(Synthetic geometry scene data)
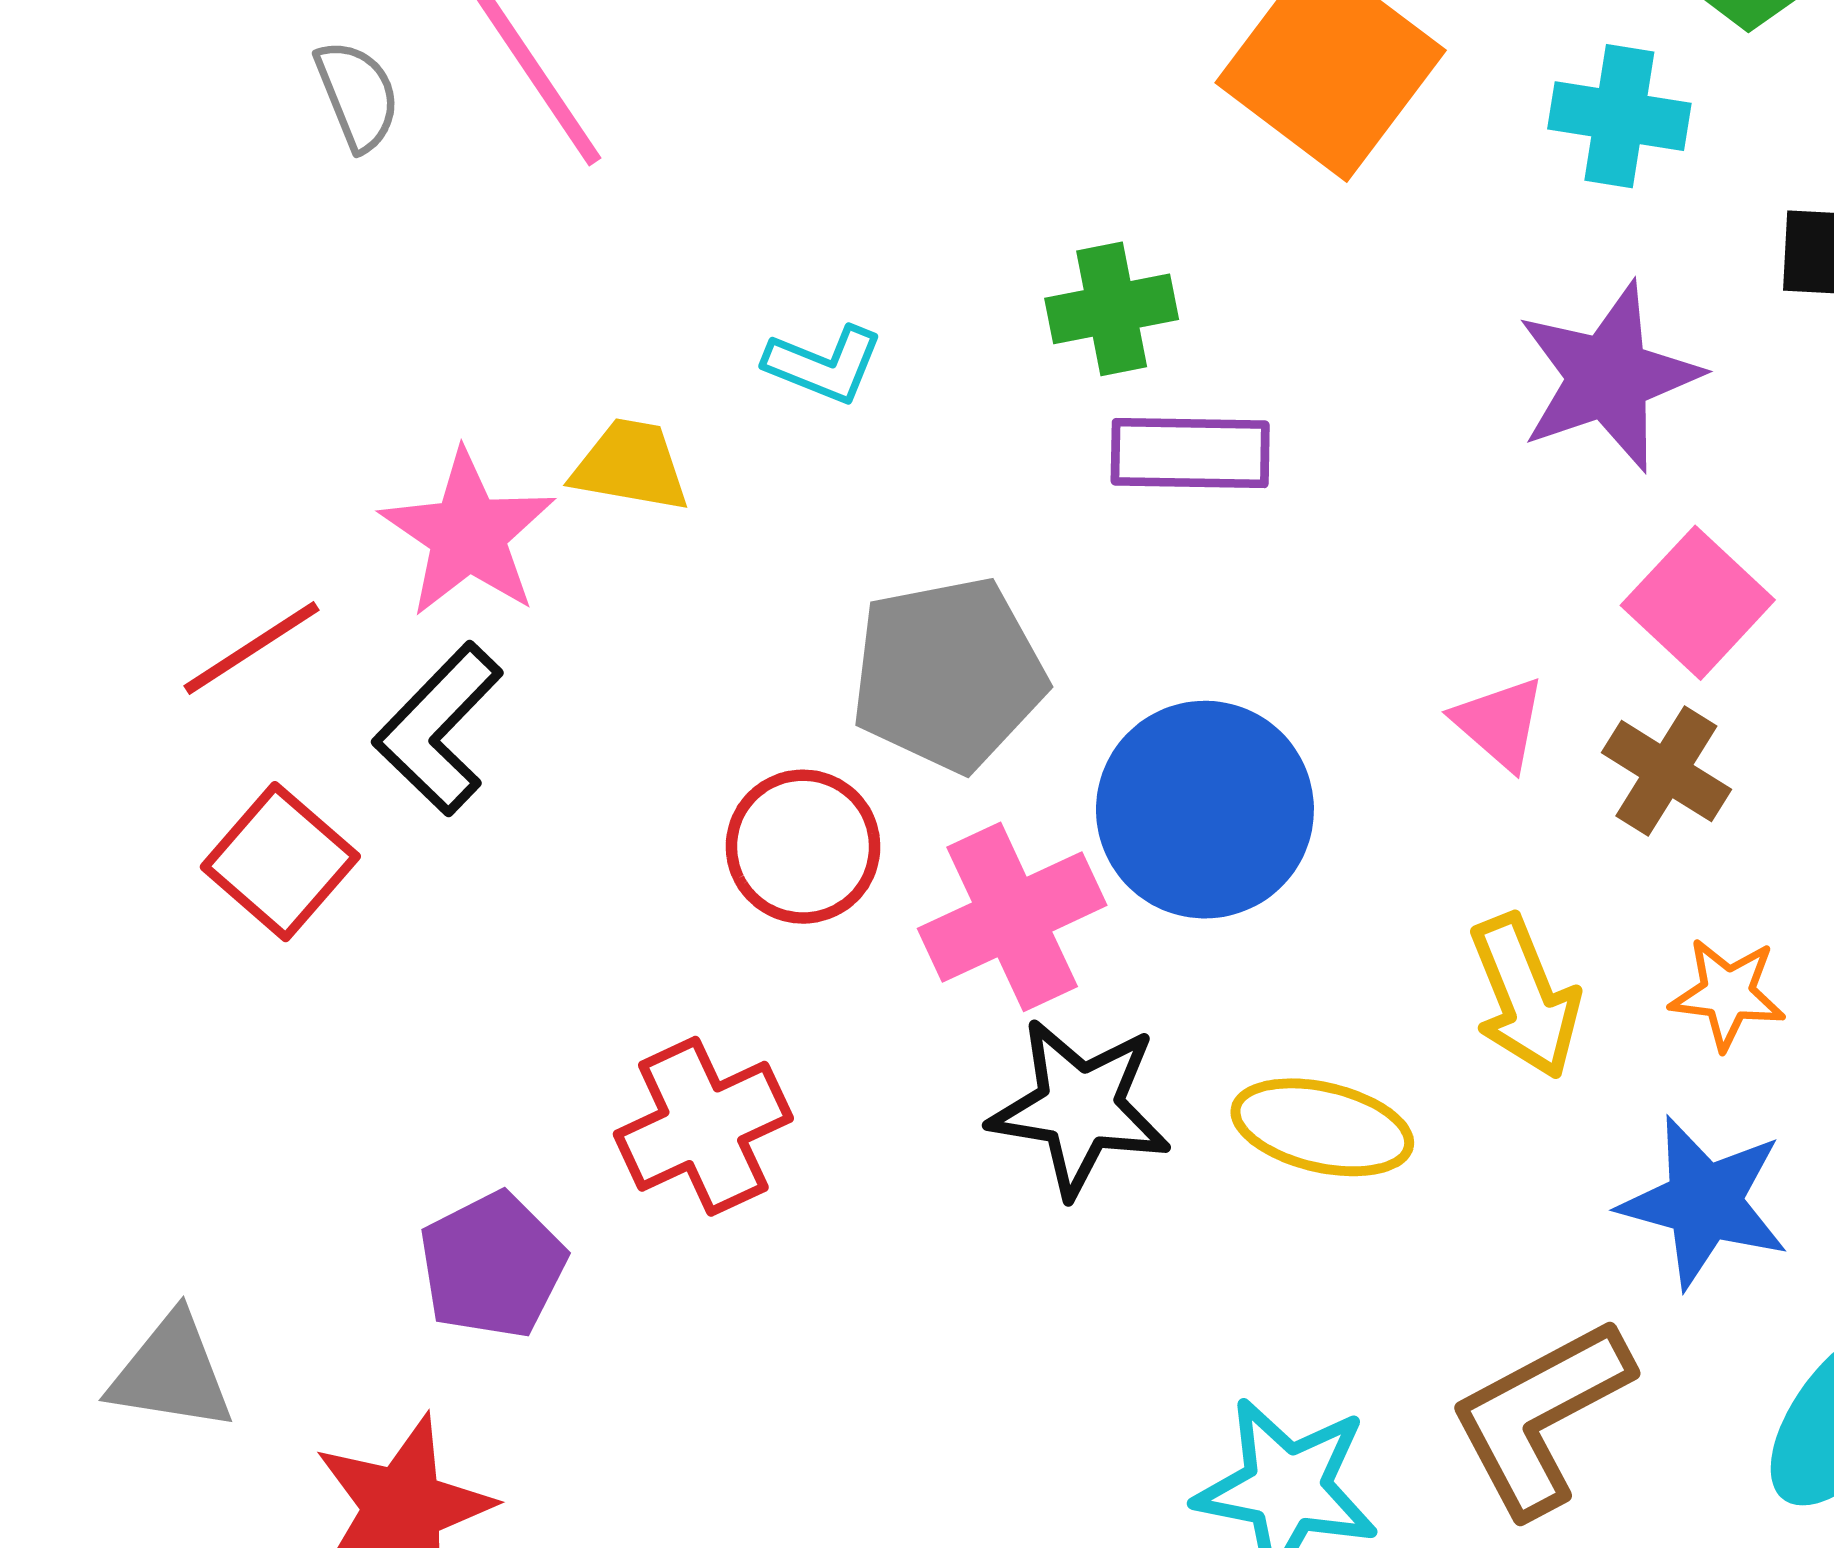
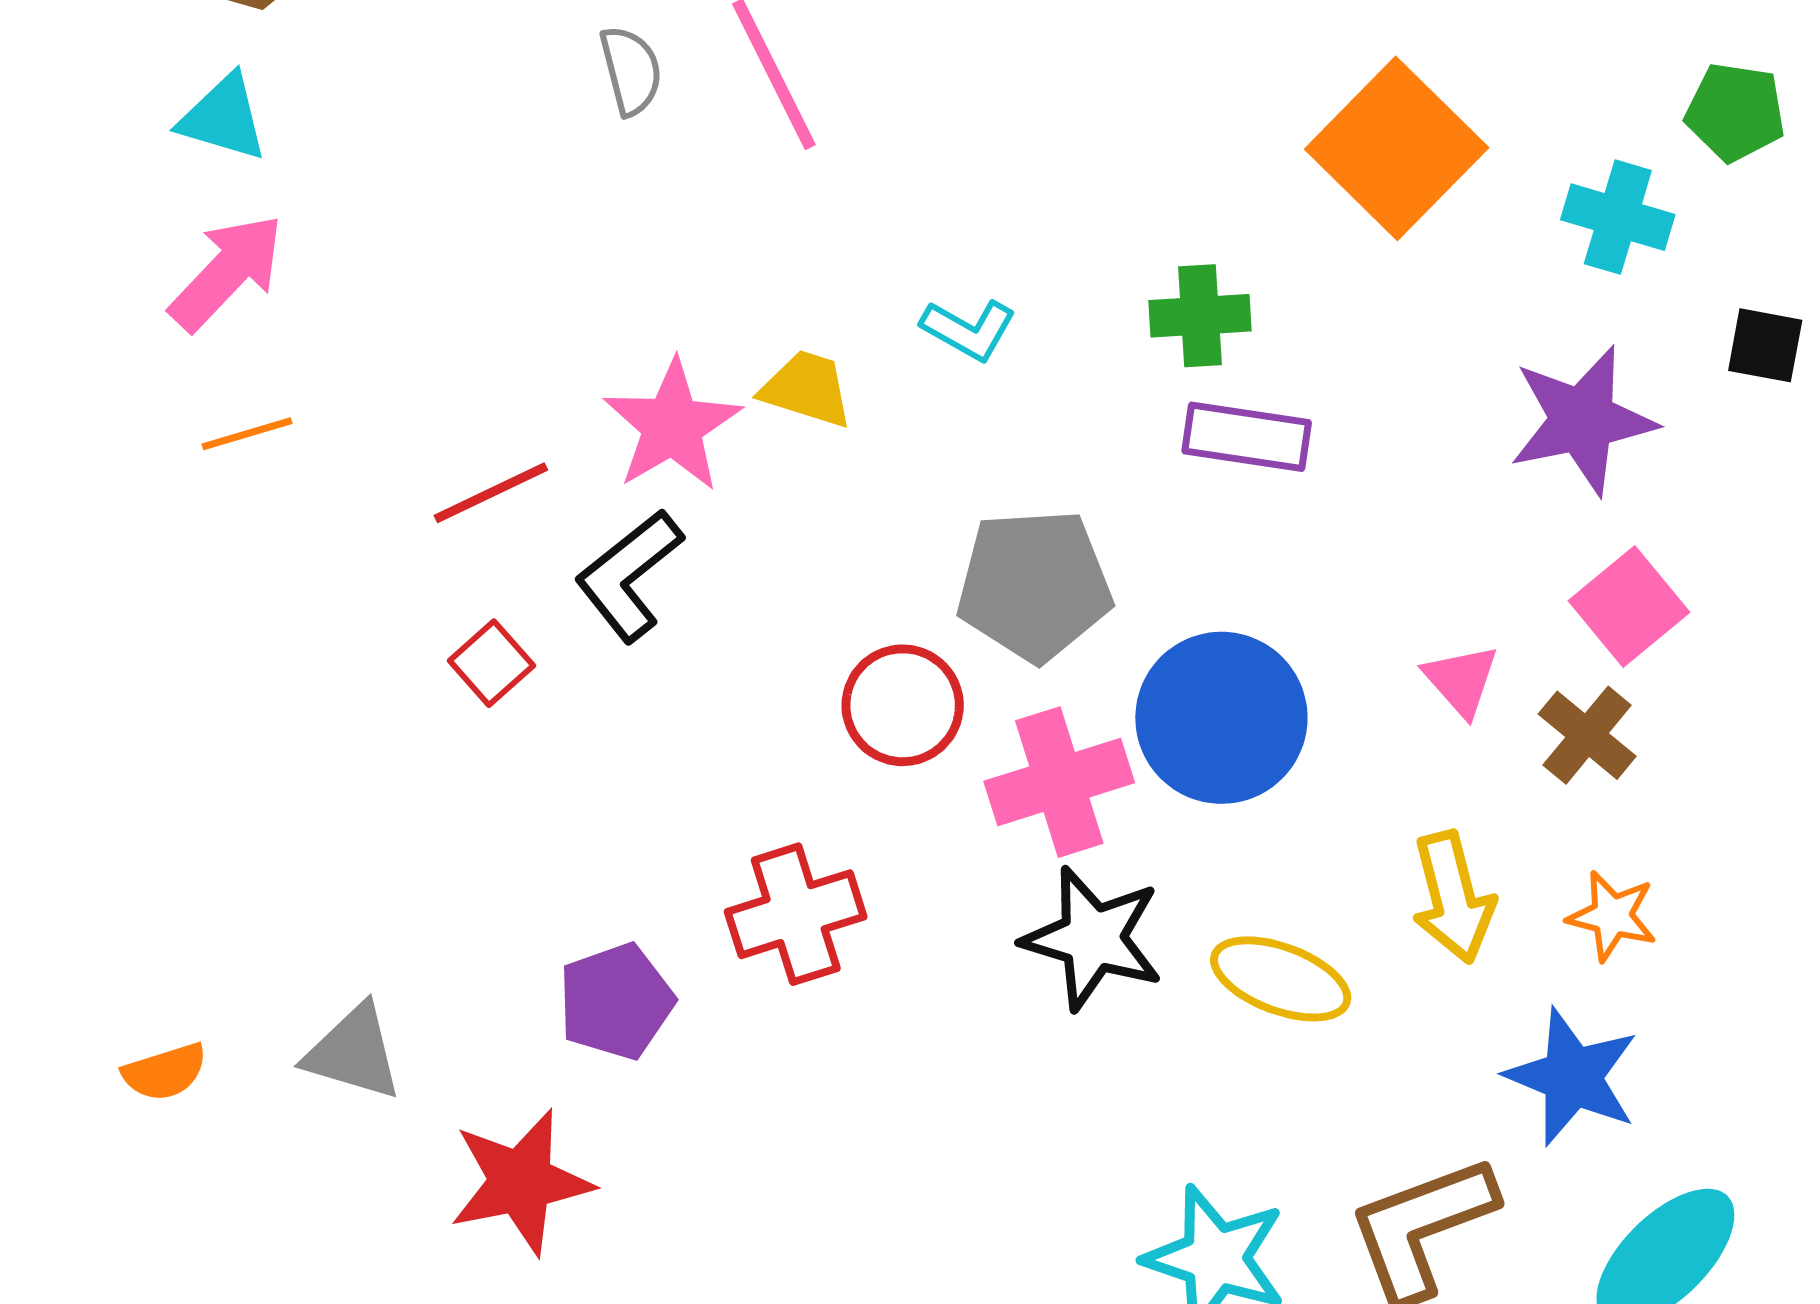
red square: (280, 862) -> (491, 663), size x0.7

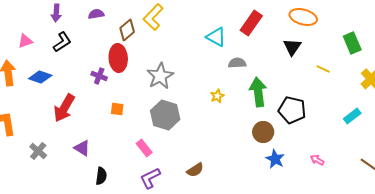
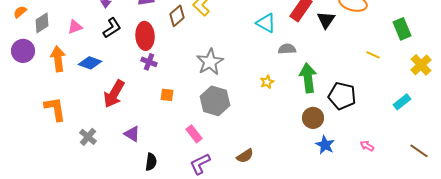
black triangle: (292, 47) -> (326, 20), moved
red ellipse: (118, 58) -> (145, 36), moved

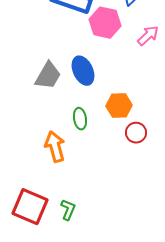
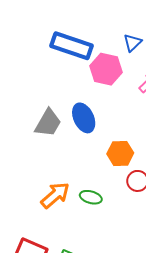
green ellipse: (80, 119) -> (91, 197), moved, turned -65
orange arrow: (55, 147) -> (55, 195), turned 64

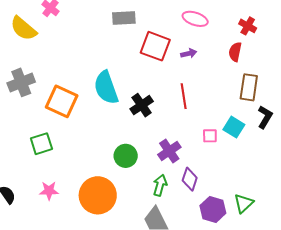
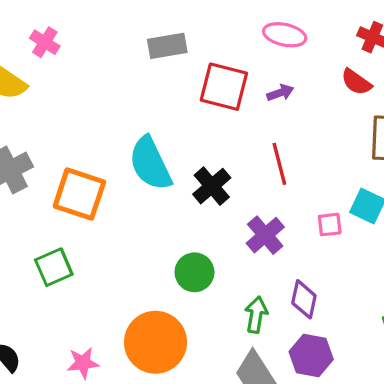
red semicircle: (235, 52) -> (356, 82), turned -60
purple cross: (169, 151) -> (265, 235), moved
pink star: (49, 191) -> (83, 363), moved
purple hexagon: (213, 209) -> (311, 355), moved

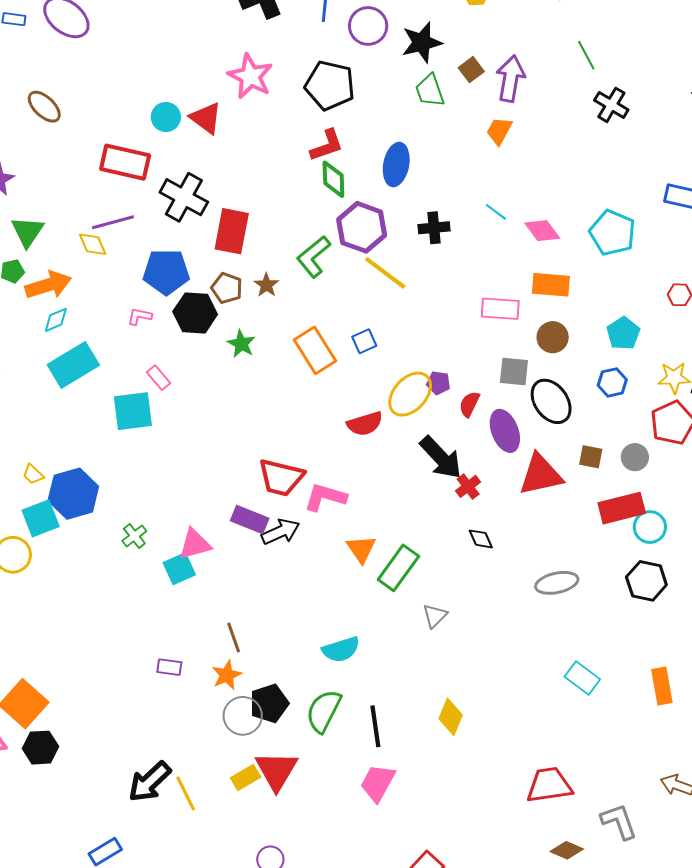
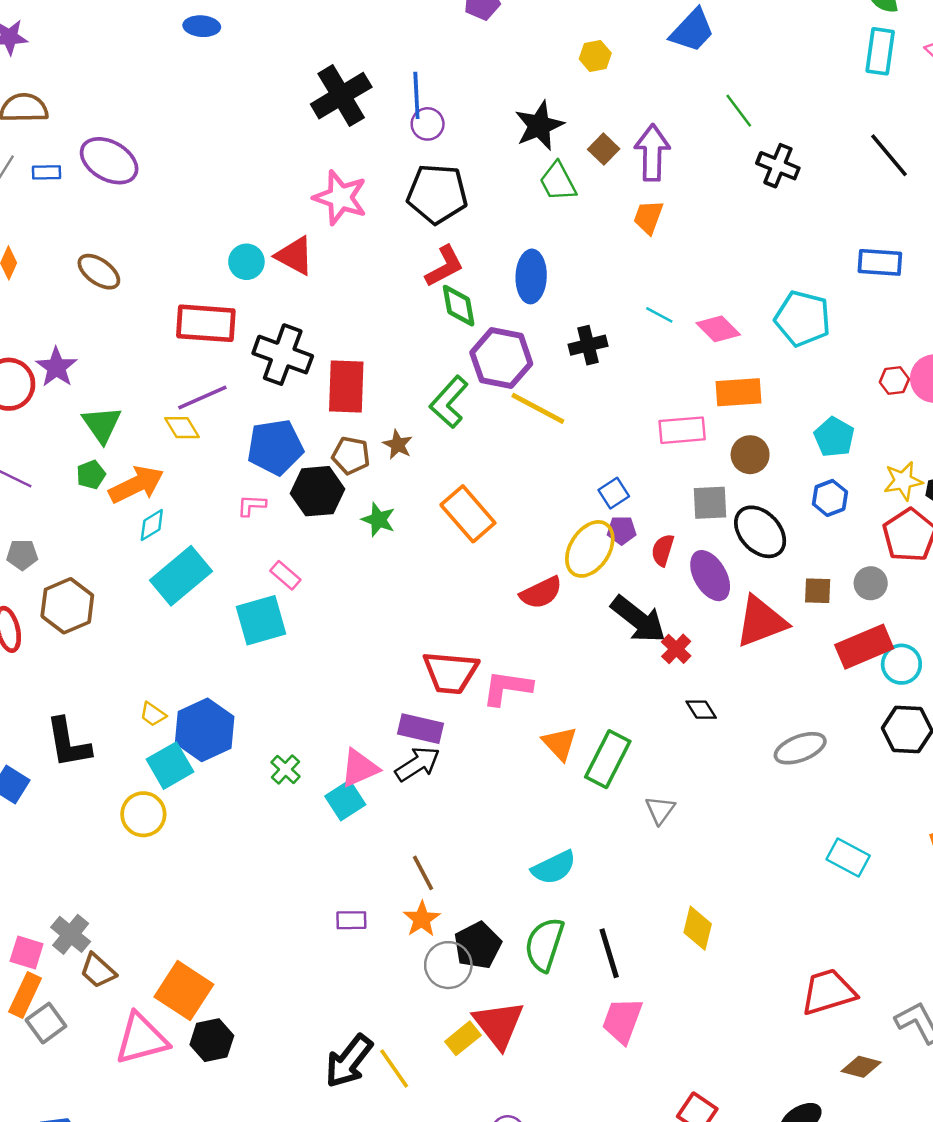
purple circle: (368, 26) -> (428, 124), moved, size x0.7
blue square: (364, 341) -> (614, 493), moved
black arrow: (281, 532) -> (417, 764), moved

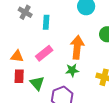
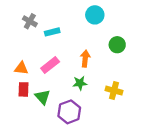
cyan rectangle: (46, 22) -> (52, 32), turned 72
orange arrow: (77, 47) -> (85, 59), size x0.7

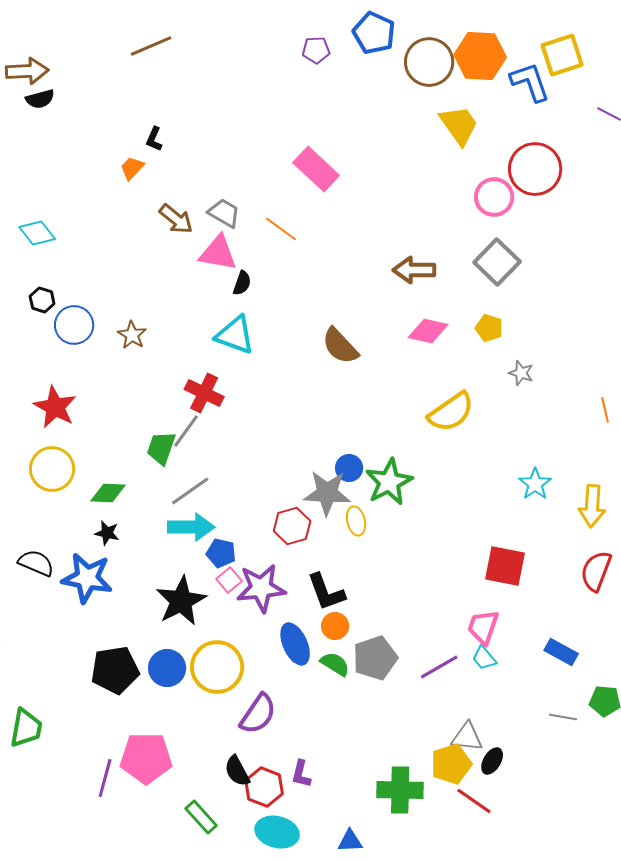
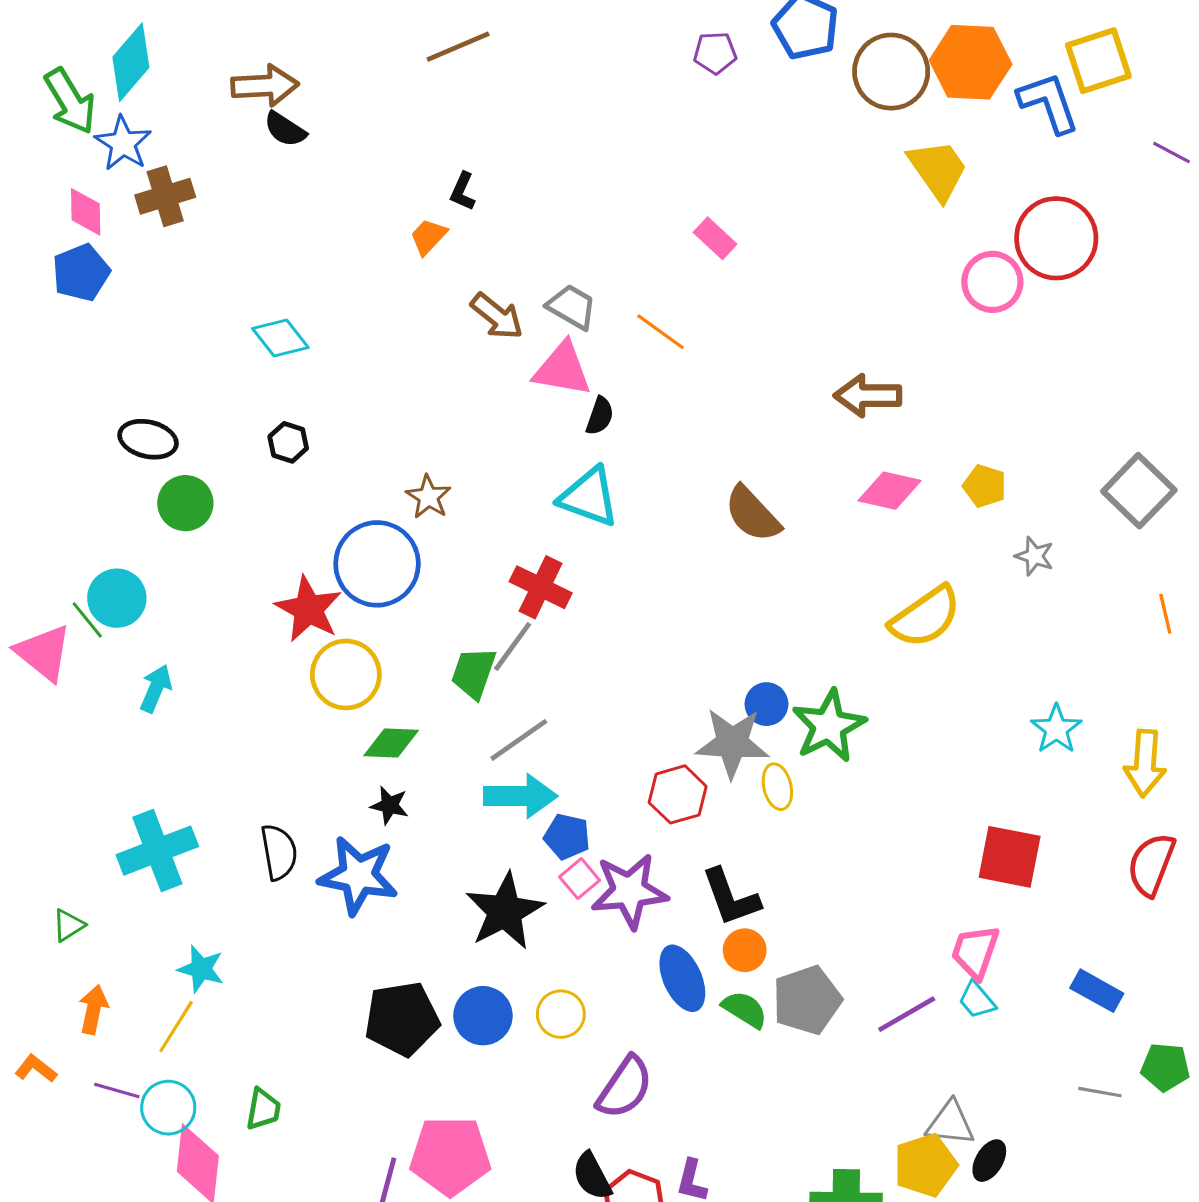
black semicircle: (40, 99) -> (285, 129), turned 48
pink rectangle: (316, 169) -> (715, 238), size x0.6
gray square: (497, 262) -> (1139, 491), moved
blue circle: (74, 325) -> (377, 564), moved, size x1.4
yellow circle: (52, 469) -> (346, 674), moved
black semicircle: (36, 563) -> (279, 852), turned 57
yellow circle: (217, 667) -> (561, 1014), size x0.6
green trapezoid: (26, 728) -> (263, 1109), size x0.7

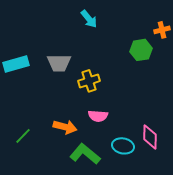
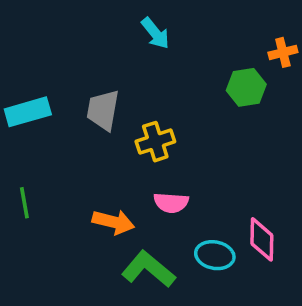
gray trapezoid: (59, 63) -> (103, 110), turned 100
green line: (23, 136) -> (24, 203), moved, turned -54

• _What this task involves_
Please write out the lines above exactly, from the one that contains "yellow circle: (52, 469) -> (346, 674), moved" through the final line, and include none of the pictures.

• _Your solution_
yellow circle: (52, 469) -> (346, 674), moved
black semicircle: (36, 563) -> (279, 852), turned 57
yellow circle: (217, 667) -> (561, 1014), size x0.6
green trapezoid: (26, 728) -> (263, 1109), size x0.7

gray trapezoid: (59, 63) -> (103, 110), turned 100
green line: (23, 136) -> (24, 203), moved, turned -54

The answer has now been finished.